• _WORK TO BE COMPLETED_
Lines of the listing below that contain the string "schottky" are to be returned.

• _RECORDS FOR THIS TASK_
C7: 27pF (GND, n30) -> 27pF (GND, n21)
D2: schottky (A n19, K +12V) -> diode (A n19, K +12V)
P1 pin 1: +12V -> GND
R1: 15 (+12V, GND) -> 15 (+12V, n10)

---

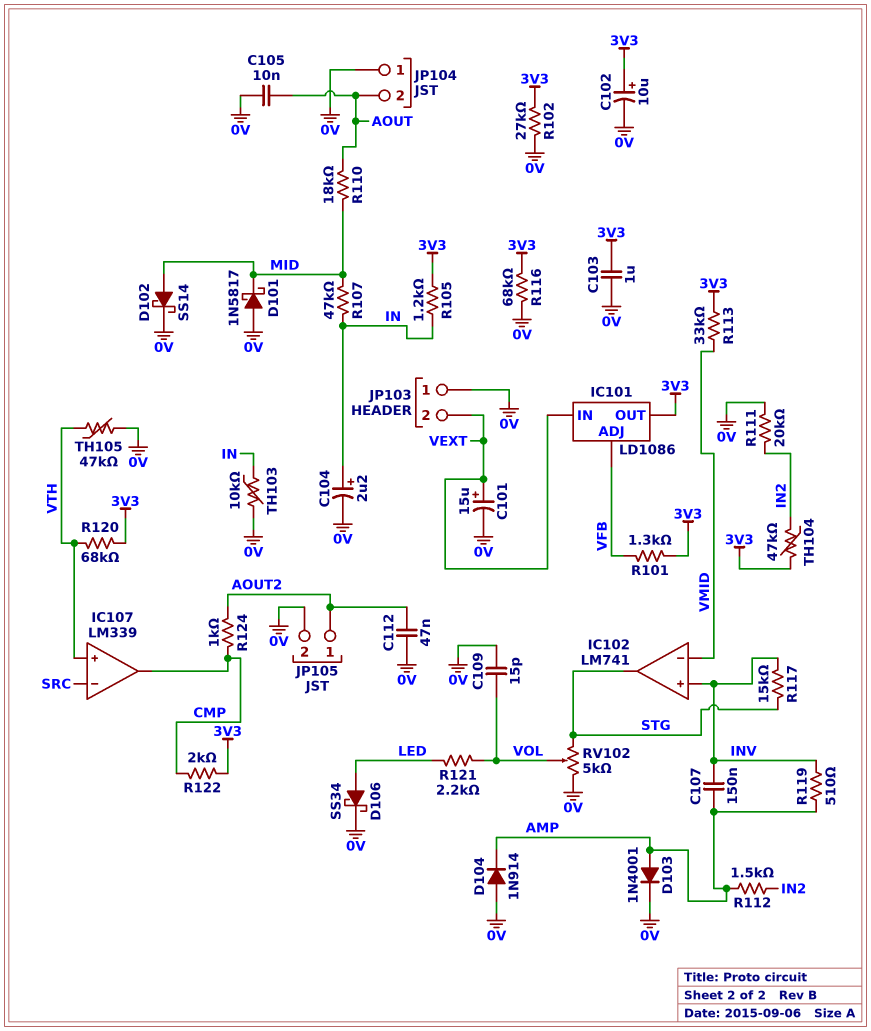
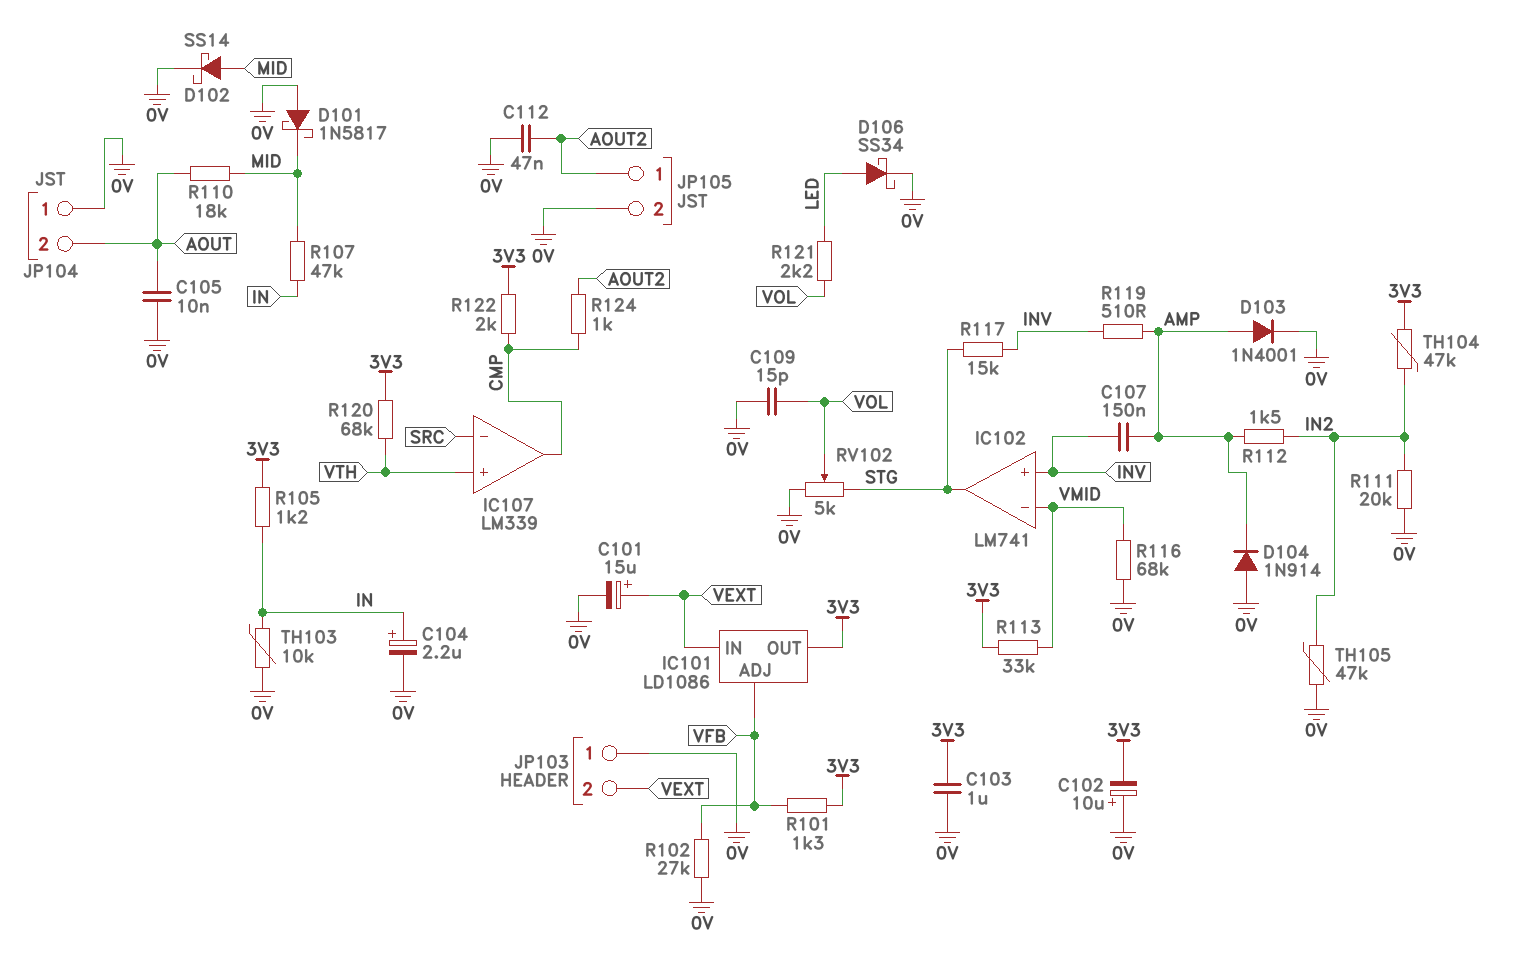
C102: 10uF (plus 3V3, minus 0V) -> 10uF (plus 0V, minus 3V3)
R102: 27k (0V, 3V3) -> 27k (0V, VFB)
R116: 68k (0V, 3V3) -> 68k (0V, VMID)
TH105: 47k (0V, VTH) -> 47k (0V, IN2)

* * *

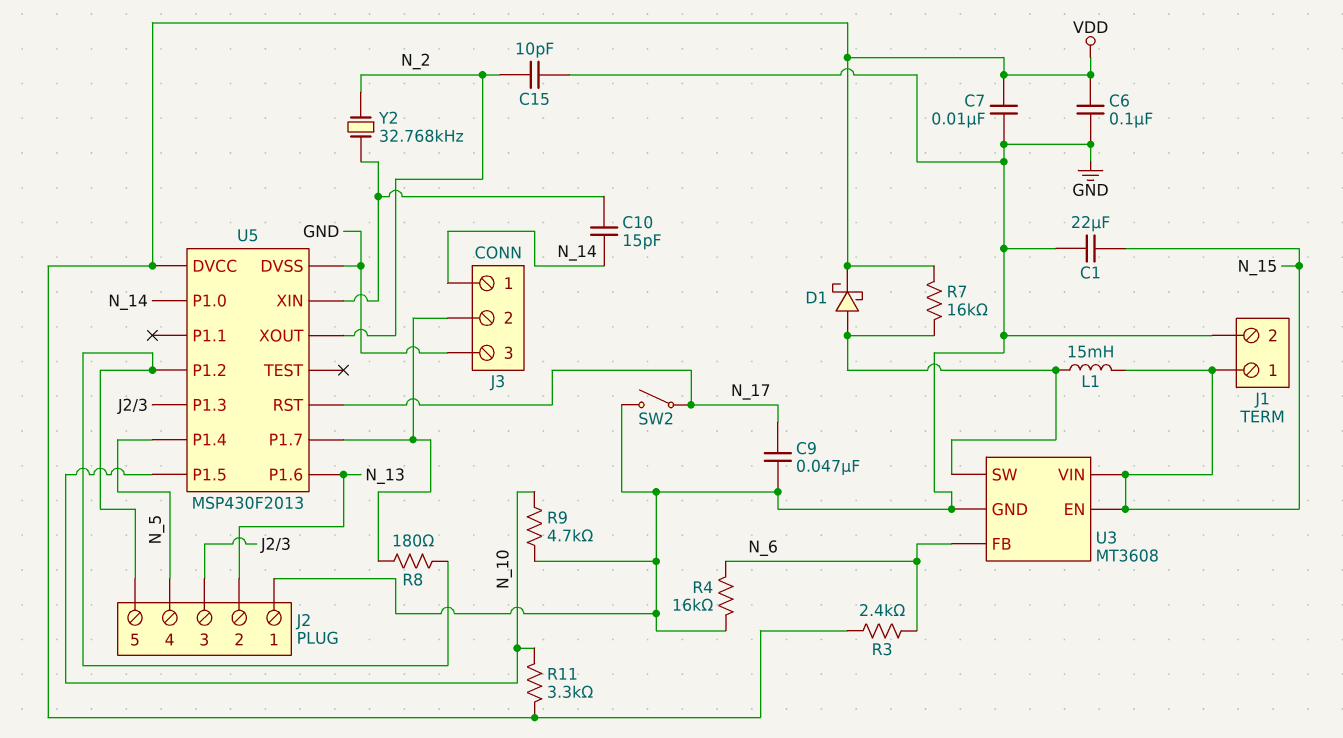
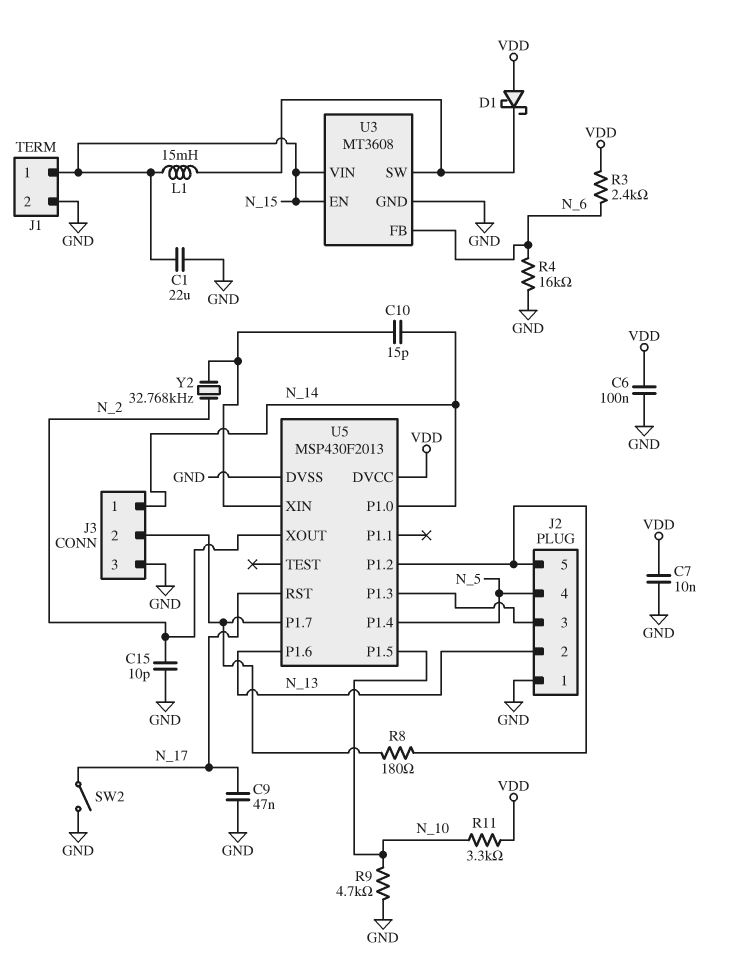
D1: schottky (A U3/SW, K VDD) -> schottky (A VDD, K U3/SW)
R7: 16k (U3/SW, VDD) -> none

• _EXERCISE OUTPUT_
D2: schottky (A n19, K +12V) -> diode (A n19, K +12V)
D1: schottky (A U3/SW, K VDD) -> schottky (A VDD, K U3/SW)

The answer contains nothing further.